--- START OF SUPPLIED RECORDS ---

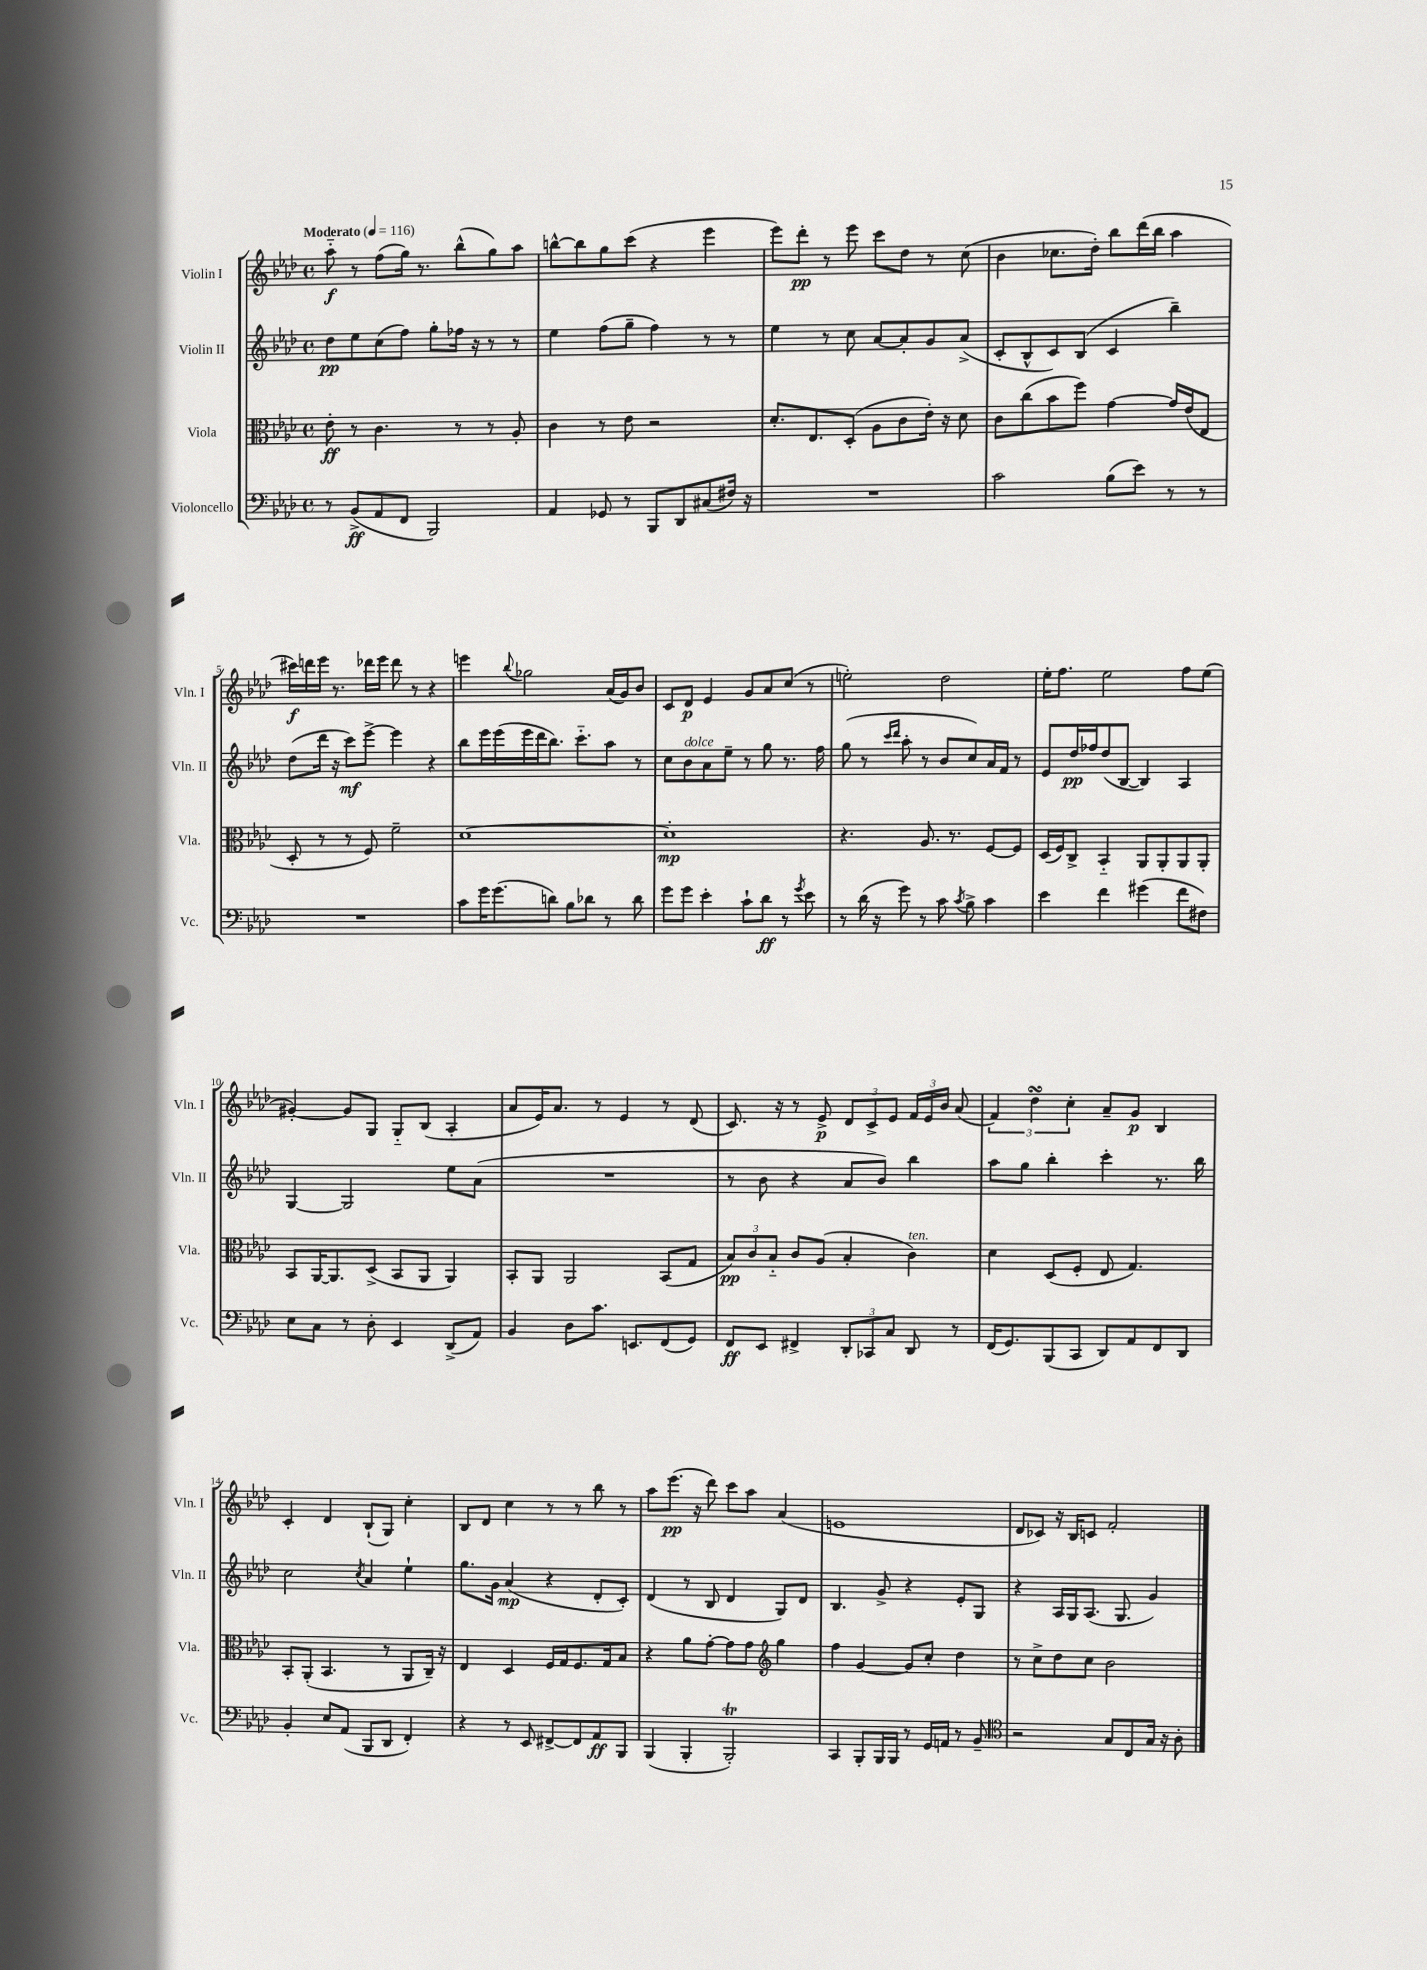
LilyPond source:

<<
\new StaffGroup <<
\new Staff = "s0" \with { instrumentName = "Violin I" shortInstrumentName = "Vln. I" } {
    \clef treble \key aes \major \defaultTimeSignature \time 4/4 \tempo "Moderato" 4 = 116
    \autoBeamOff aes''8-_\f r8 f''8[( g''16]) r8. bes''8[-^( g''8) aes''8] |
    b''8[~-^ b''8 g''8 c'''8]( r4 ees'''4 |
    ees'''8[) des'''8]-.\pp r8 ees'''8 c'''8[ des''8] r8 c''8( |
    bes'4 ces''8.[ des''16]-.) bes''8[ des'''16( bes''16] aes''4 |
    cis'''16[\f) d'''16 ees'''16] r8. des'''16[ ees'''16] des'''8 r8 r4 |
    e'''4 \appoggiatura { bes''8 } ges''2 aes'16[( g'16) bes'8] |
    c'8[ des'8]\p ees'4 g'8[ aes'8 c''8]( r8 |
    e''2-.) des''2 |
    ees''16[-. f''8.] ees''2 f''8[ ees''8]( |
    gis'4~-.) gis'8[ g8] g8[-_ bes8]( aes4-. |
    aes'8[ ees'16) aes'8.] r8 ees'4 r8 des'8( |
    c'8.) r16 r8 ees'8->\p \tuplet 3/2 { des'8[ c'8-> ees'8] } \tuplet 3/2 { f'16[ ees'16 bes'16] } aes'8( |
    \tuplet 3/2 { f'4) des''4\turn c''4-. } aes'8[-- g'8]\p bes4 |
    c'4-. des'4 bes8[-!( g8]) c''4-. |
    bes8[ des'8] c''4 r8 r8 bes''8 r8 |
    aes''8[ ees'''8.]\pp( r16 des'''8) c'''8[ aes''8] aes'4( |
    e'1 |
    des'8[ ces'8]) r16 bes16[ c'8] f'2-. \bar "|." |
}
\new Staff = "s1" \with { instrumentName = "Violin II" shortInstrumentName = "Vln. II" } {
    \clef treble \key aes \major \defaultTimeSignature \time 4/4
    \autoBeamOff des''8[\pp ees''8 c''8( f''8]) g''8[-. fes''16] r16 r8 r8 |
    ees''4 f''8[( g''8]-- f''4) r8 r8 |
    ees''4 r8 c''8 aes'8[~ aes'8-. g'8 aes'8]->( |
    c'8[-. bes8-^ c'8) bes8]( c'4 bes''4--) |
    des''8[( des'''16] r16 c'''8[\mf) ees'''8]~-> ees'''4 r4 |
    bes''8[ ees'''16 ees'''16( ees'''16 des'''16 bes''8.]) c'''8.[-_ aes''8] r8 |
    c''8[ bes'8^\markup { \italic "dolce" } aes'8 ees''8]-- r8 g''8 r8. f''16 |
    g''8( r8 \grace { c'''16[ des'''16] } aes''8-. r8 bes'8[ c''8) aes'16 f'16] r8 |
    ees'8[ des''16\pp fes''16 des''8( bes8]~ bes4) aes4 |
    g4~ g2 ees''8[ aes'8]( |
    R1 |
    r8 bes'8 r4 aes'8[ bes'8]) bes''4 |
    aes''8[ g''8] bes''4-. c'''4-. r8. bes''16 |
    c''2 \acciaccatura { c''8 } aes'4 ees''4-! |
    g''8.[ g'16] aes'4\mp( r4 des'8[-. c'8]-.) |
    des'4( r8 bes8 des'4 g8[) des'8] |
    bes4. g'8-> r4 ees'8[-. g8] |
    r4 aes16[ g16 aes8.]( g8. g'4) \bar "|." |
}
\new Staff = "s2" \with { instrumentName = "Viola" shortInstrumentName = "Vla." } {
    \clef alto \key aes \major \defaultTimeSignature \time 4/4
    \autoBeamOff ees'8-.\ff r8 c'4. r8 r8 aes8-. |
    c'4 r8 ees'8 r2 |
    des'8.[-. ees8. des8]-.( aes8[ c'8 ees'16]-.) r16 des'8 |
    c'8[ c''8( bes'8 f''8]) g'4~ g'16[ ees'16( ees8] |
    des8-. r8 r8 f8) f'2-- |
    des'1~ |
    des'1-.\mp |
    r4. aes8. r8. f8[~ f8] |
    des16[( f16) c8]-> bes,4-_ aes,8[ aes,8-. aes,8 aes,8]-. |
    bes,8[ aes,16~ aes,8. des8]->( bes,8[ aes,8] aes,4) |
    bes,8[-. aes,8] aes,2 bes,8[( g8] |
    \tuplet 3/2 { bes8[\pp) c'8 bes8]-_ } c'8[ aes8]( bes4-. c'4^\markup { \italic "ten." }) |
    des'4 des8[( f8]-. ees8 g4.) |
    bes,8[-. aes,8]-.( bes,4. r8 aes,8[ c16]--) r16 |
    ees4 des4 f16[ g16 f8. g16 bes8] |
    r4 aes'8[ g'8]~-. g'8[ g'8] \clef treble g''4 |
    f''4 g'4~ g'8[ c''8]-. des''4 |
    r8 c''8[-> des''8 c''8] bes'2 \bar "|." |
}
\new Staff = "s3" \with { instrumentName = "Violoncello" shortInstrumentName = "Vc." } {
    \clef bass \key aes \major \defaultTimeSignature \time 4/4
    \autoBeamOff r8 bes,8[->\ff( aes,8 f,8] bes,,2) |
    aes,4 ges,8 r8 bes,,8[ des,8 cis8( fis16]) r16 |
    R1 |
    c'2 bes8[( ees'8]) r8 r8 |
    R1 |
    c'8[ g'16 g'8.( d'8]) bes8[ des'8] r8 des'8 |
    g'8[ g'8] ees'4-. c'8[-! des'8]\ff r8 \acciaccatura { g'8 } ees'8 |
    r8 des'16( r16 g'8) r8 c'8 \acciaccatura { c'8 } bes8-> c'4 |
    ees'4 f'4 gis'4( f'8[ fis8]) |
    ees8[ c8] r8 des8-. ees,4 des,8[->( aes,8]) |
    bes,4 des8[ c'8.] e,8.[ f,8( g,8]) |
    f,8[\ff ees,8] fis,4-> \tuplet 3/2 { des,8[-. ces,8 c8] } des,8 r8 |
    f,16[( g,8.) bes,,8( c,8] des,8[) aes,8 f,8 des,8] |
    bes,4-. ees8[ aes,8]( bes,,8[ des,8] f,4-.) |
    r4 r8 ees,8 fis,8[~-> fis,8 aes,8\ff bes,,8] |
    bes,,4( bes,,4-. bes,,2-.\trill) |
    c,4 bes,,8[-. bes,,16 bes,,16] r8 g,16[ a,16] r8 bes,8-- |
    \clef tenor r2 g8[ c8 g16] r16 aes8-. \bar "|." |
}
>>
>>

--- END OF SUPPLIED RECORDS ---

- WHAT THE TASK REQUIRES
Which lines in the data contain the string "major"? Copy each of them.

- ANSWER FOR THE TASK
    \clef treble \key aes \major \defaultTimeSignature \time 4/4 \tempo "Moderato" 4 = 116
    \clef treble \key aes \major \defaultTimeSignature \time 4/4
    \clef alto \key aes \major \defaultTimeSignature \time 4/4
    \clef bass \key aes \major \defaultTimeSignature \time 4/4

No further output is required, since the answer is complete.